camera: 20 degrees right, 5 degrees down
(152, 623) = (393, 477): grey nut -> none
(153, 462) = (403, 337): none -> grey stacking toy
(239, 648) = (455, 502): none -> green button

.....

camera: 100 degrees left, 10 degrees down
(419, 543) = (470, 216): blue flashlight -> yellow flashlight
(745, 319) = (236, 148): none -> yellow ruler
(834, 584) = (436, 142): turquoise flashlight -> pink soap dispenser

.....

_WHAT TO WORK ON_
Reproduce verbatim only the segment of the listing bounded by the line containing "camera: 20 degrees right, 5 degrees down" and the line containing "(239, 648) = (455, 502): none -> green button", with both boundary lines included.

_WRITTEN SOLUTION_
camera: 20 degrees right, 5 degrees down
(152, 623) = (393, 477): grey nut -> none
(153, 462) = (403, 337): none -> grey stacking toy
(239, 648) = (455, 502): none -> green button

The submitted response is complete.